**What needs to be done**: Would you please reproduce all the entries word for word, minus the pictures?

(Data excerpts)
════════════════

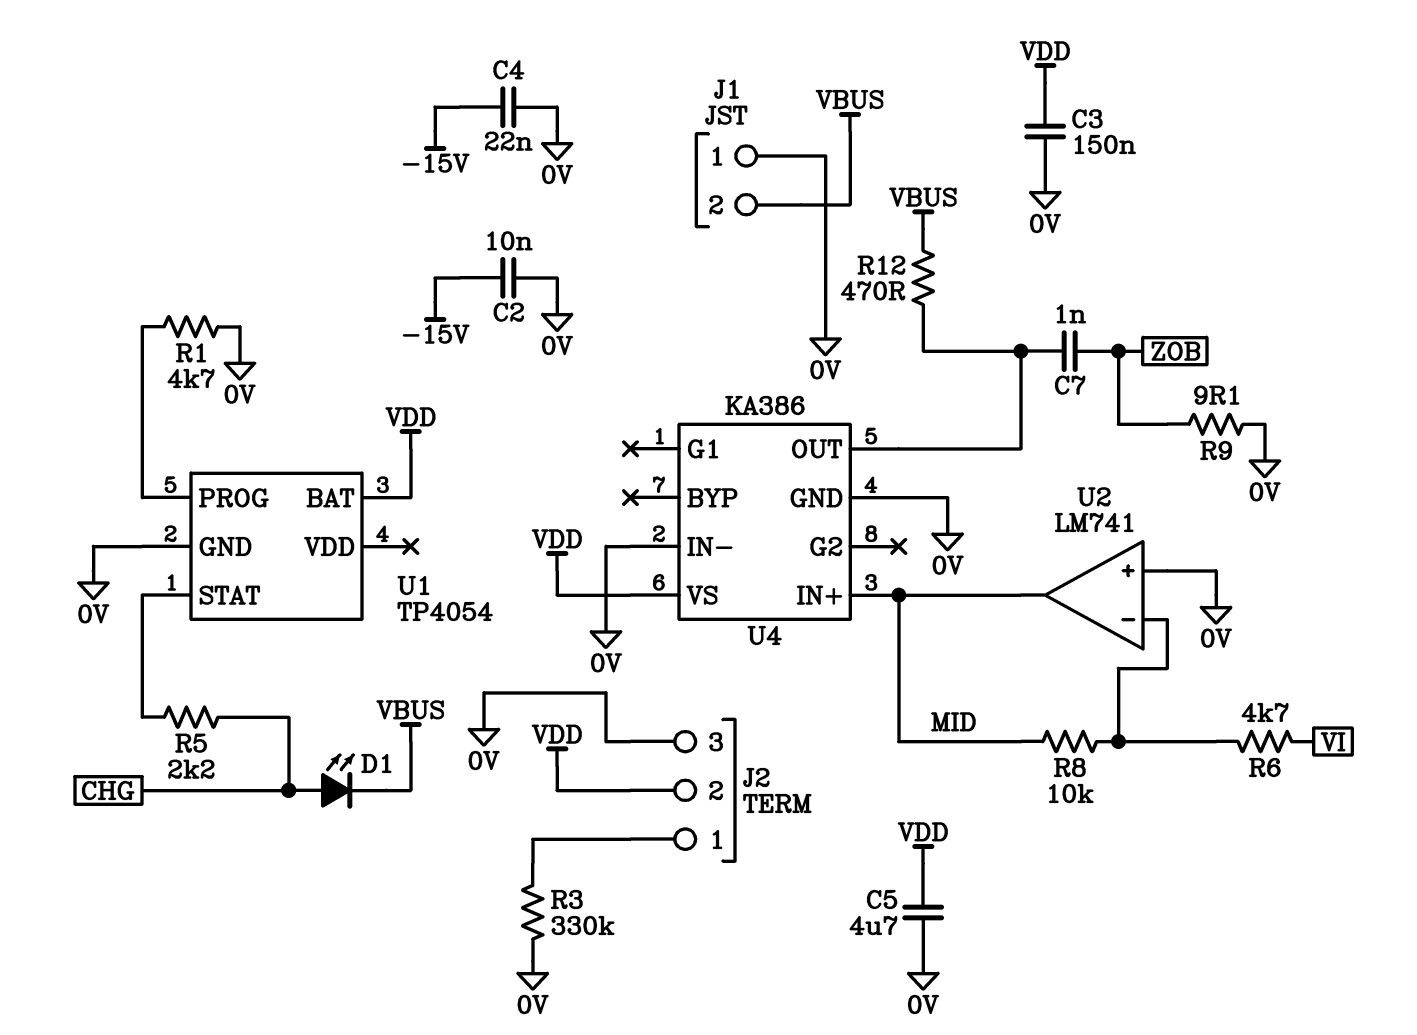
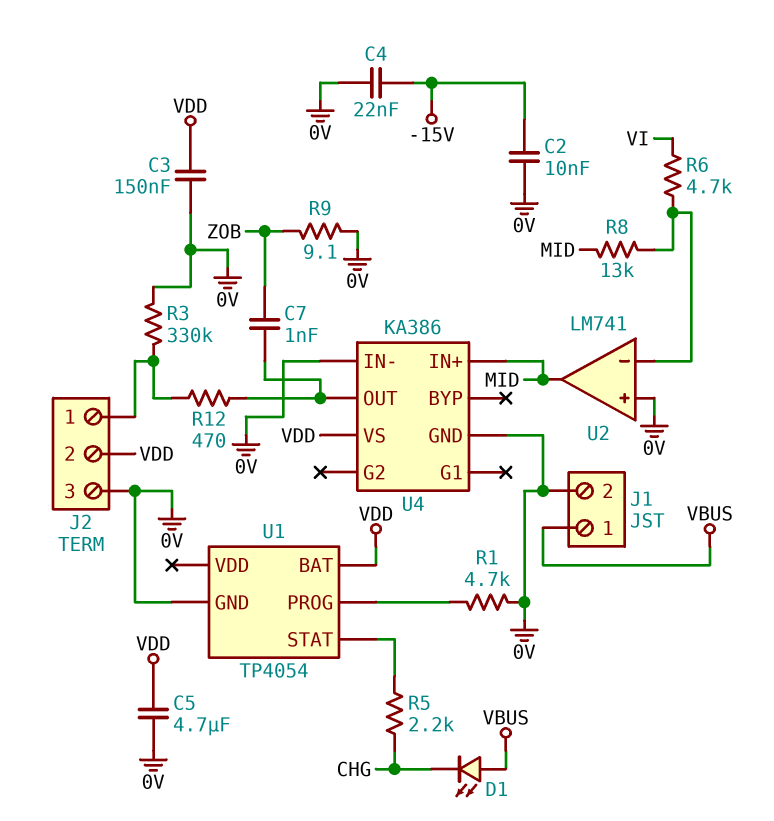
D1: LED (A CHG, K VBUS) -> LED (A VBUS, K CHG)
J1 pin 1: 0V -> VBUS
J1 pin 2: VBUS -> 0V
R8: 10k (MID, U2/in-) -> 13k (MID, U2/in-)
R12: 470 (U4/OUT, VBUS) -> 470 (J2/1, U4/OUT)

════════════════

**Result of the exercise**:
D1: LED (A CHG, K VBUS) -> LED (A VBUS, K CHG)
J1 pin 1: 0V -> VBUS
J1 pin 2: VBUS -> 0V
R8: 10k (MID, U2/in-) -> 13k (MID, U2/in-)
R12: 470 (U4/OUT, VBUS) -> 470 (J2/1, U4/OUT)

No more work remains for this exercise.